─── Records for the task ───

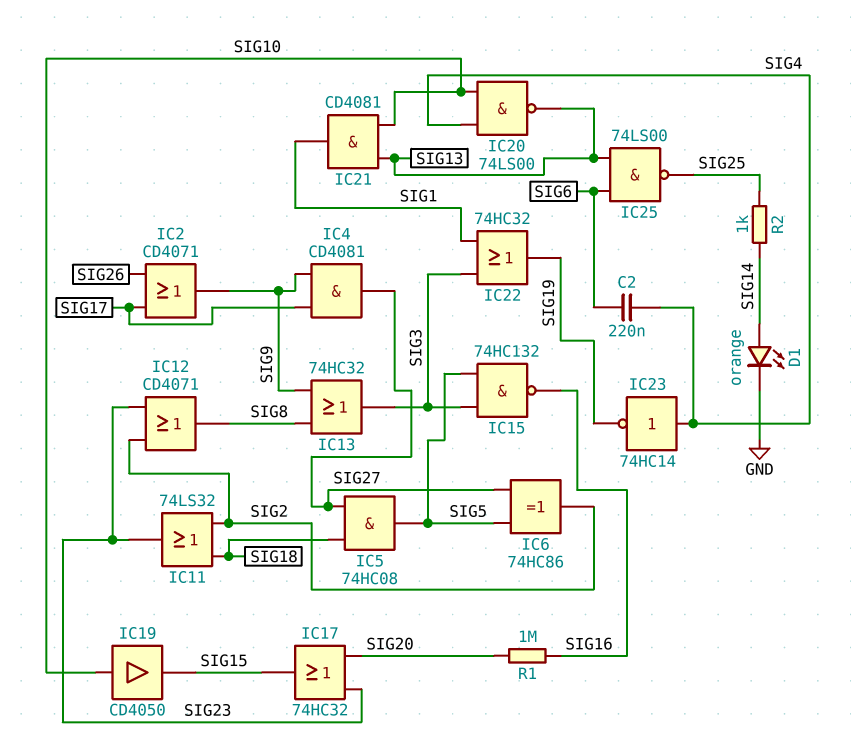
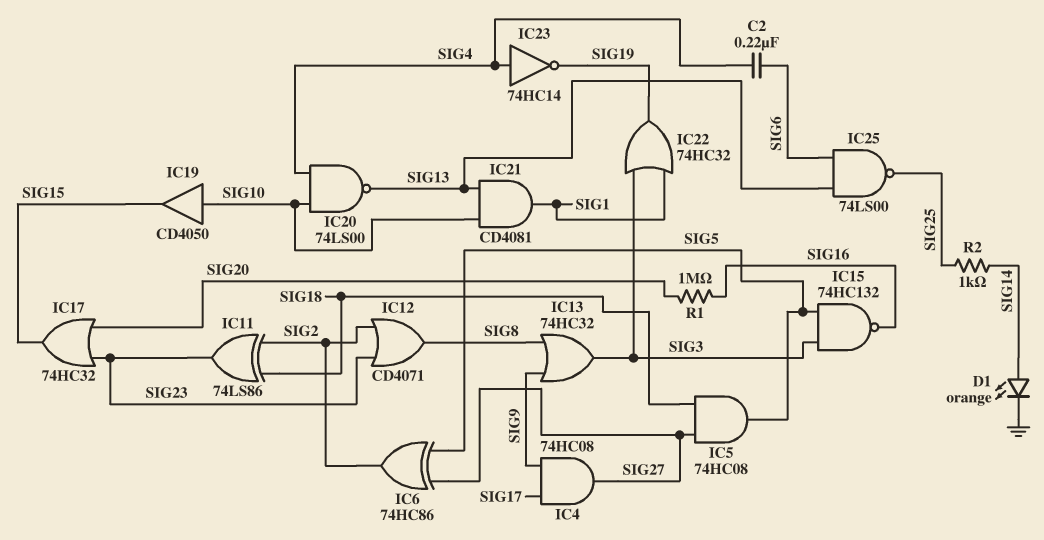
IC2: OR CD4071 (in SIG17, in SIG26, out SIG9) -> none
IC4: AND CD4081 (in SIG9, in SIG17, out SIG27) -> AND 74HC08 (in SIG9, in SIG17, out SIG27)
IC11: OR 74LS32 (in SIG2, in SIG18, out SIG23) -> XOR 74LS86 (in SIG2, in SIG18, out SIG23)

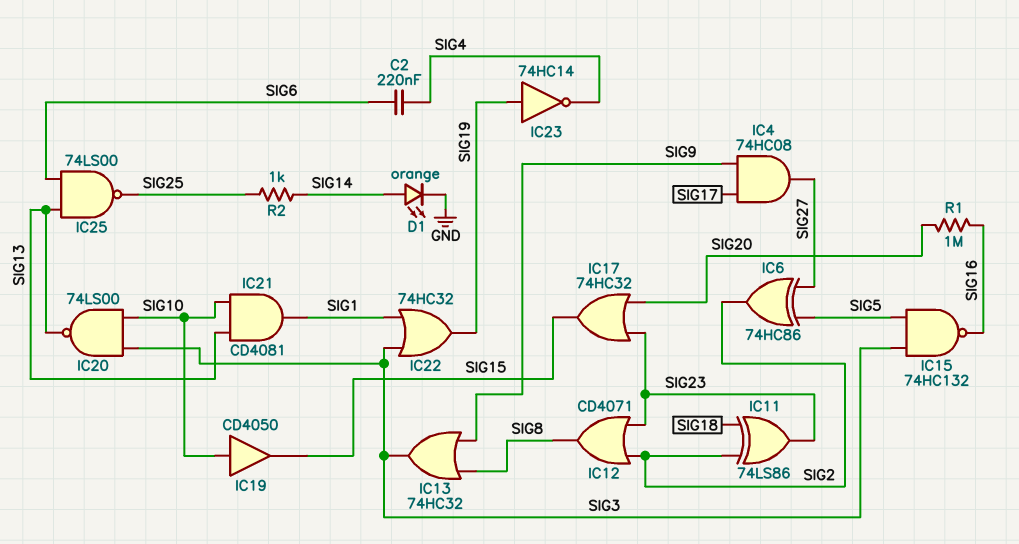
IC5: AND 74HC08 (in SIG18, in SIG27, out SIG5) -> none
IC20: NAND 74LS00 (in SIG4, in SIG10, out SIG13) -> NAND 74LS00 (in SIG3, in SIG10, out SIG13)
IC23: NOT 74HC14 (in SIG4, out SIG19) -> NOT 74HC14 (in SIG19, out SIG4)

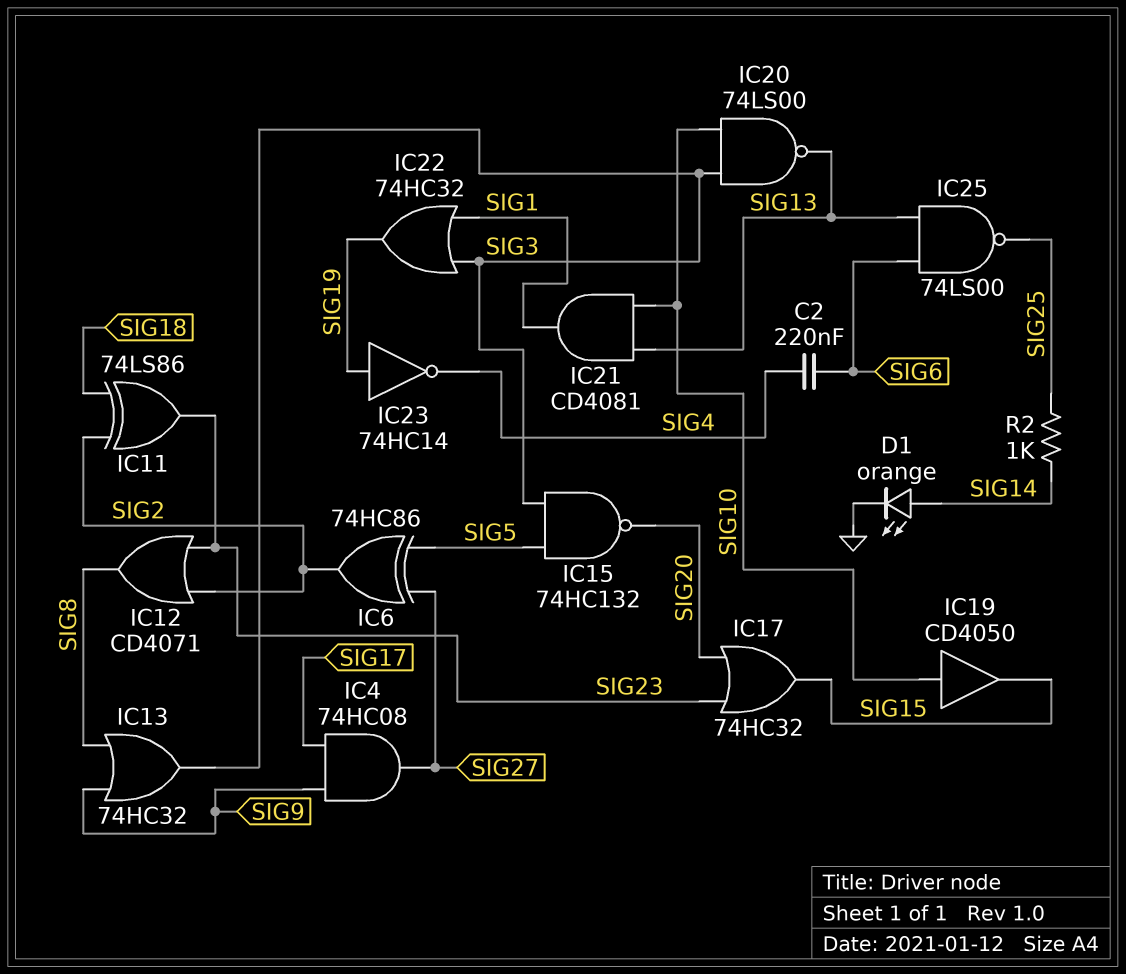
IC15: NAND 74HC132 (in SIG3, in SIG5, out SIG16) -> NAND 74HC132 (in SIG3, in SIG5, out SIG20)
R1: 1M (SIG16, SIG20) -> none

───

## Task goal
The answer is the line with "IC15: NAND 74HC132" plus every line after it to the last line of the entries above, copied exactly and with no other lines.

## Reply to the exercise
IC15: NAND 74HC132 (in SIG3, in SIG5, out SIG16) -> NAND 74HC132 (in SIG3, in SIG5, out SIG20)
R1: 1M (SIG16, SIG20) -> none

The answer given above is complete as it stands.